SUPPLIED RECORDS START

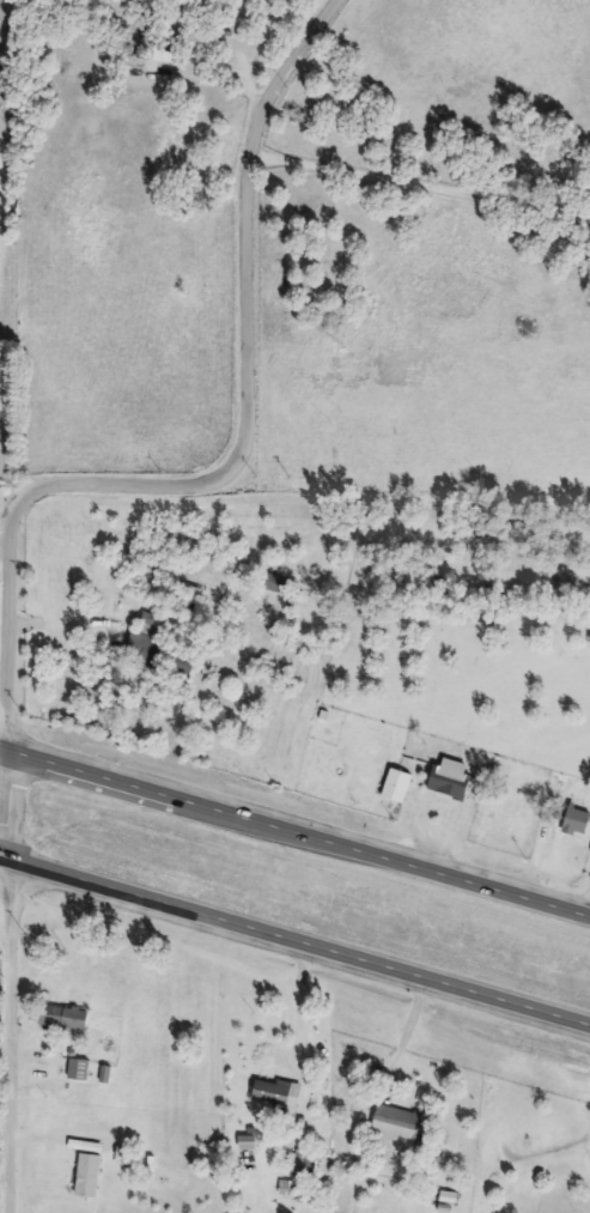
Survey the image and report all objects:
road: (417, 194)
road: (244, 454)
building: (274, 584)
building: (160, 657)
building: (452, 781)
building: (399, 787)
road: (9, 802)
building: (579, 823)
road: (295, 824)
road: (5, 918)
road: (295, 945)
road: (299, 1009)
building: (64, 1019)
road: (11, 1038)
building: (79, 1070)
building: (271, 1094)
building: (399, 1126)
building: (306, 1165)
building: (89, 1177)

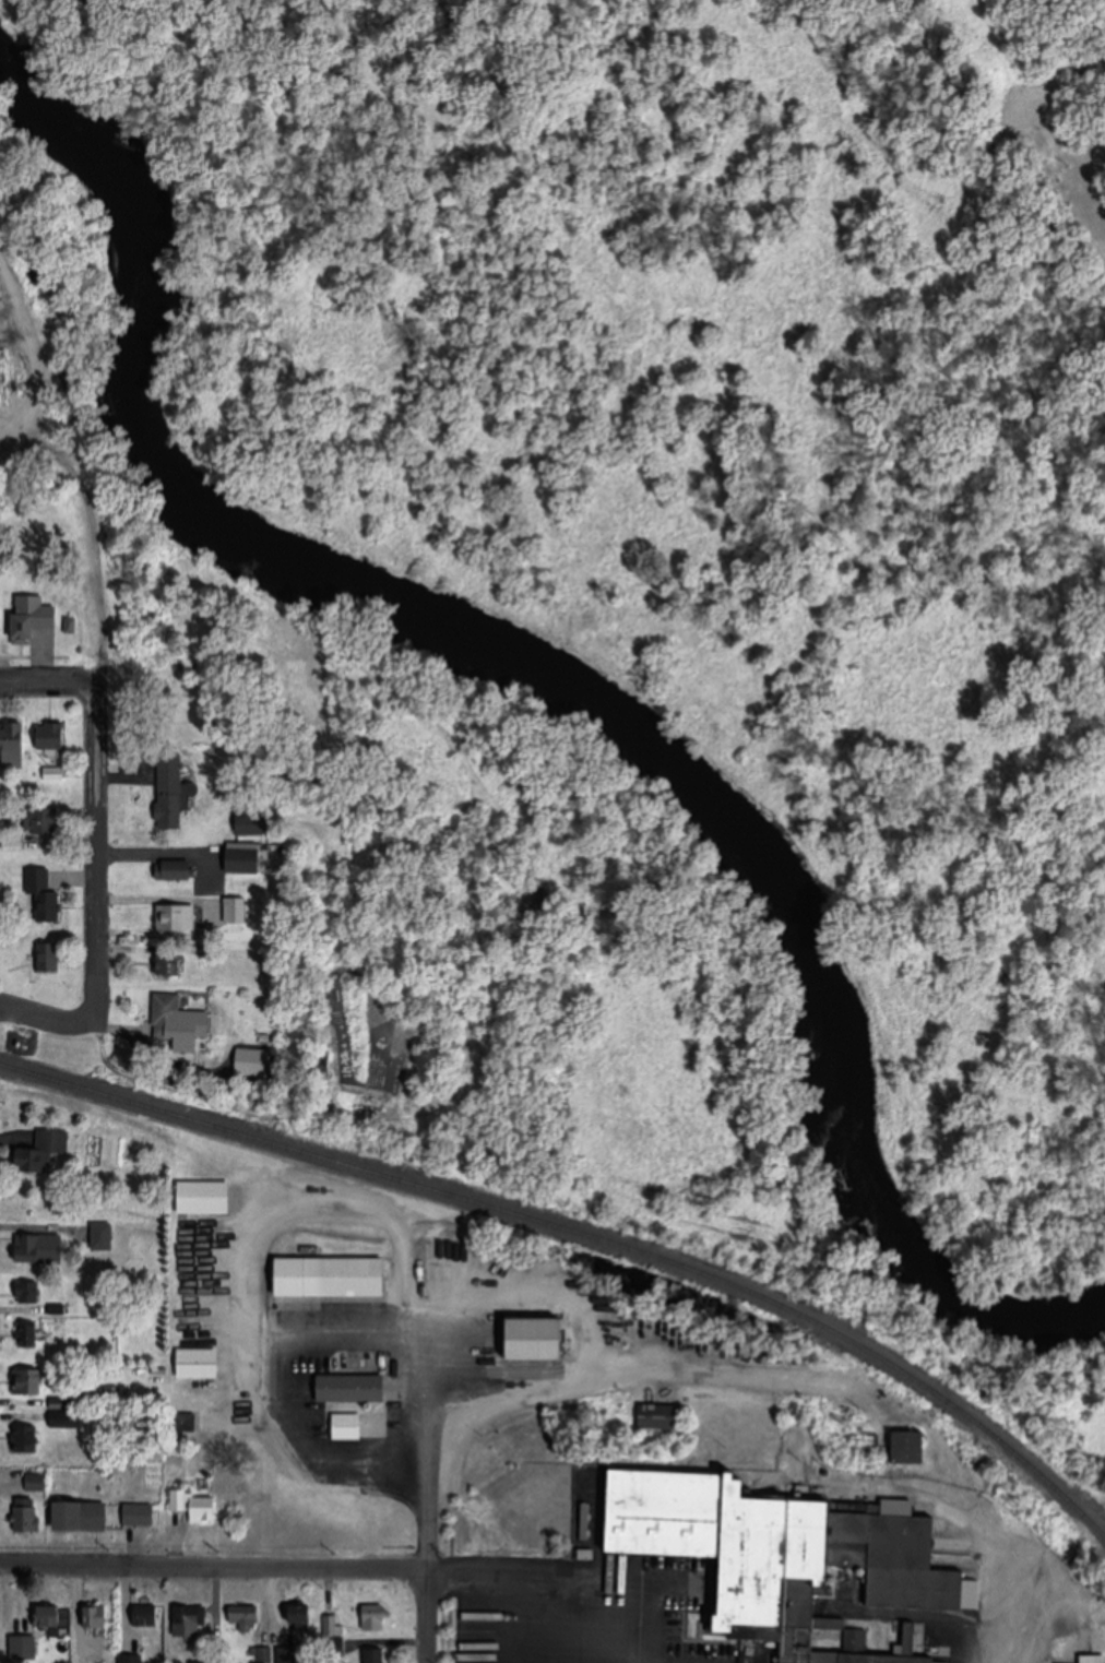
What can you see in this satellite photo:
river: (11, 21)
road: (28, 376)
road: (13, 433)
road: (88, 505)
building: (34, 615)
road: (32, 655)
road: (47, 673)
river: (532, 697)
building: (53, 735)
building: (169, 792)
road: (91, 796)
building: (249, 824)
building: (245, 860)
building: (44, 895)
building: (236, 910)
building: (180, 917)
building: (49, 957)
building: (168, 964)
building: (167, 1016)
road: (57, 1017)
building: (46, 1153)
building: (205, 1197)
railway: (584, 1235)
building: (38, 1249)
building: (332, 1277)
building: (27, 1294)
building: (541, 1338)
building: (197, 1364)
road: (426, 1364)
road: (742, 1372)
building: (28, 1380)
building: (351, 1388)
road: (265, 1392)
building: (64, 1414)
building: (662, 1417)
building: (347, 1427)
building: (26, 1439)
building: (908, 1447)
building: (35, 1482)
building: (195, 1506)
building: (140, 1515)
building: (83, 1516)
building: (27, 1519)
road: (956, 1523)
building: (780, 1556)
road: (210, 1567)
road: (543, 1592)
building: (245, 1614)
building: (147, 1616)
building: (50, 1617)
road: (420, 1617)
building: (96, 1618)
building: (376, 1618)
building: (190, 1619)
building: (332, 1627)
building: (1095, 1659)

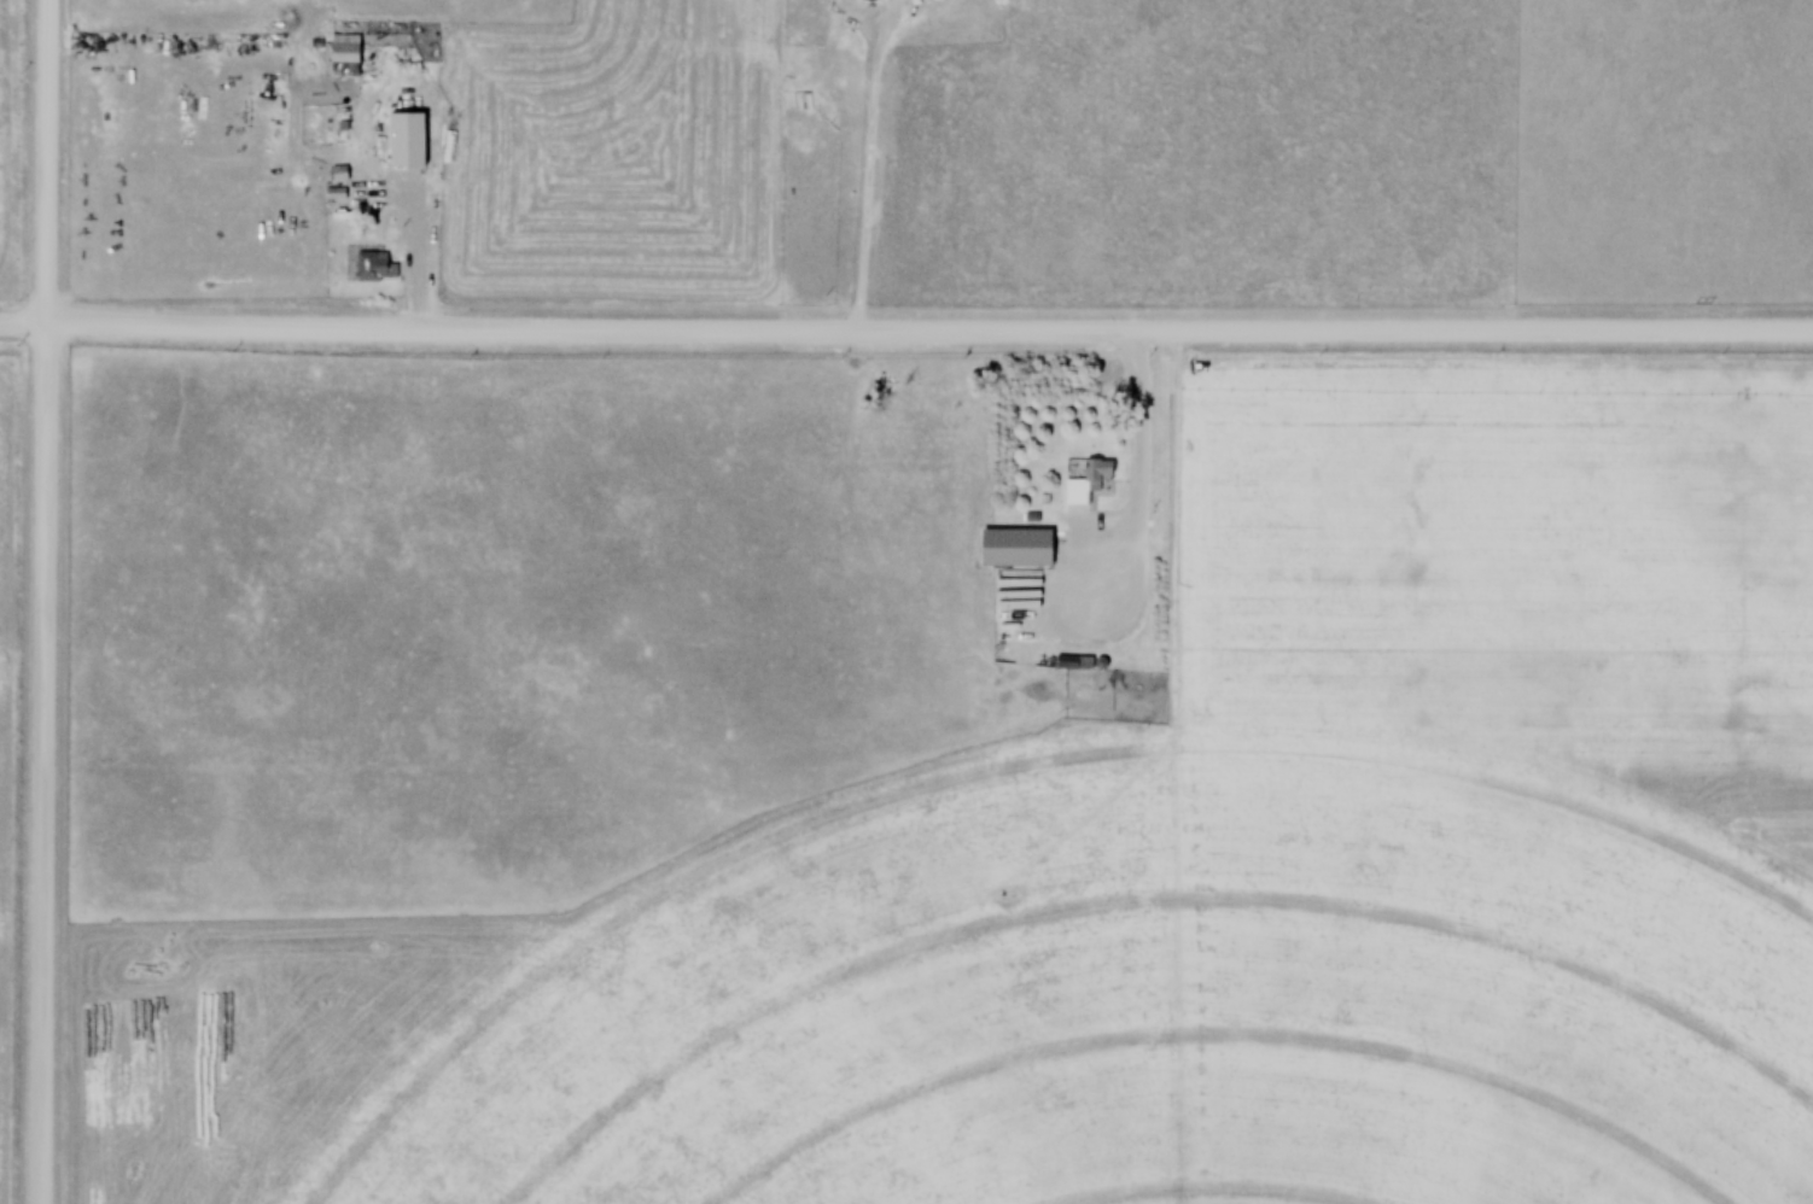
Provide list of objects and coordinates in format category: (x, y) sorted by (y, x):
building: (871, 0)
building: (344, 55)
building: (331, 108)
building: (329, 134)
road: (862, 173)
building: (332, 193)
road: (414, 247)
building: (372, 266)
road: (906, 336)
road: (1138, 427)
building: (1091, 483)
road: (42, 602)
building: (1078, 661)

SUPPLIED RECORDS END

# EXERCISE DESCRIPTION:
Your copy should hold exactly the lines from the one with "What can you" through the end of the records, both included, and no pictures.

# TASK SOLUTION:
What can you see in this satellite photo:
river: (11, 21)
road: (28, 376)
road: (13, 433)
road: (88, 505)
building: (34, 615)
road: (32, 655)
road: (47, 673)
river: (532, 697)
building: (53, 735)
building: (169, 792)
road: (91, 796)
building: (249, 824)
building: (245, 860)
building: (44, 895)
building: (236, 910)
building: (180, 917)
building: (49, 957)
building: (168, 964)
building: (167, 1016)
road: (57, 1017)
building: (46, 1153)
building: (205, 1197)
railway: (584, 1235)
building: (38, 1249)
building: (332, 1277)
building: (27, 1294)
building: (541, 1338)
building: (197, 1364)
road: (426, 1364)
road: (742, 1372)
building: (28, 1380)
building: (351, 1388)
road: (265, 1392)
building: (64, 1414)
building: (662, 1417)
building: (347, 1427)
building: (26, 1439)
building: (908, 1447)
building: (35, 1482)
building: (195, 1506)
building: (140, 1515)
building: (83, 1516)
building: (27, 1519)
road: (956, 1523)
building: (780, 1556)
road: (210, 1567)
road: (543, 1592)
building: (245, 1614)
building: (147, 1616)
building: (50, 1617)
road: (420, 1617)
building: (96, 1618)
building: (376, 1618)
building: (190, 1619)
building: (332, 1627)
building: (1095, 1659)

Provide list of objects and coordinates in format category: (x, y) sorted by (y, x):
building: (871, 0)
building: (344, 55)
building: (331, 108)
building: (329, 134)
road: (862, 173)
building: (332, 193)
road: (414, 247)
building: (372, 266)
road: (906, 336)
road: (1138, 427)
building: (1091, 483)
road: (42, 602)
building: (1078, 661)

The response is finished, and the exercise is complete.